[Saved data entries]
——————————

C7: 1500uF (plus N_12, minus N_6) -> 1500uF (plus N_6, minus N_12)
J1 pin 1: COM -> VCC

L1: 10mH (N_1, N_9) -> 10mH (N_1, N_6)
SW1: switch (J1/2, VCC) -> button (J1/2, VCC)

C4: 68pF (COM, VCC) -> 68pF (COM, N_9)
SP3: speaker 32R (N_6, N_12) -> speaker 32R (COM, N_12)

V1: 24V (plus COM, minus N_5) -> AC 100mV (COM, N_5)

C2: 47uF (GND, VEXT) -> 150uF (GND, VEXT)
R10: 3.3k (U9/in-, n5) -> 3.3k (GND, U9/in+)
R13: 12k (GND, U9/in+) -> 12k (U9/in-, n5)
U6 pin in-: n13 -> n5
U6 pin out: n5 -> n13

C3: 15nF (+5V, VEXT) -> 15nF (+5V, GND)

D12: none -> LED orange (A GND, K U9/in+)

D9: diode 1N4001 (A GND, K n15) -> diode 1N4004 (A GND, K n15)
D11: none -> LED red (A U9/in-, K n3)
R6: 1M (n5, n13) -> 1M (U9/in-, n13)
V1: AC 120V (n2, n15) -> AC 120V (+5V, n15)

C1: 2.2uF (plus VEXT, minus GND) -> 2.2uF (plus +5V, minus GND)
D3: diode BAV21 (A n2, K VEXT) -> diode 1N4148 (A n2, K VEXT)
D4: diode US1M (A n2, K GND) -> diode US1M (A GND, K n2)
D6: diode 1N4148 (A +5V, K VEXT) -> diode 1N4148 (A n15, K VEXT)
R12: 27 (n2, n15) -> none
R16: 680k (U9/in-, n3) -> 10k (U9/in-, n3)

——————————

▸ Exercise goal
Reproduce only this range: the first line of the data above through the line with "U6 pin in-: n13 -> n5", both included, exactly as written.

▸ Written solution
C7: 1500uF (plus N_12, minus N_6) -> 1500uF (plus N_6, minus N_12)
J1 pin 1: COM -> VCC

L1: 10mH (N_1, N_9) -> 10mH (N_1, N_6)
SW1: switch (J1/2, VCC) -> button (J1/2, VCC)

C4: 68pF (COM, VCC) -> 68pF (COM, N_9)
SP3: speaker 32R (N_6, N_12) -> speaker 32R (COM, N_12)

V1: 24V (plus COM, minus N_5) -> AC 100mV (COM, N_5)

C2: 47uF (GND, VEXT) -> 150uF (GND, VEXT)
R10: 3.3k (U9/in-, n5) -> 3.3k (GND, U9/in+)
R13: 12k (GND, U9/in+) -> 12k (U9/in-, n5)
U6 pin in-: n13 -> n5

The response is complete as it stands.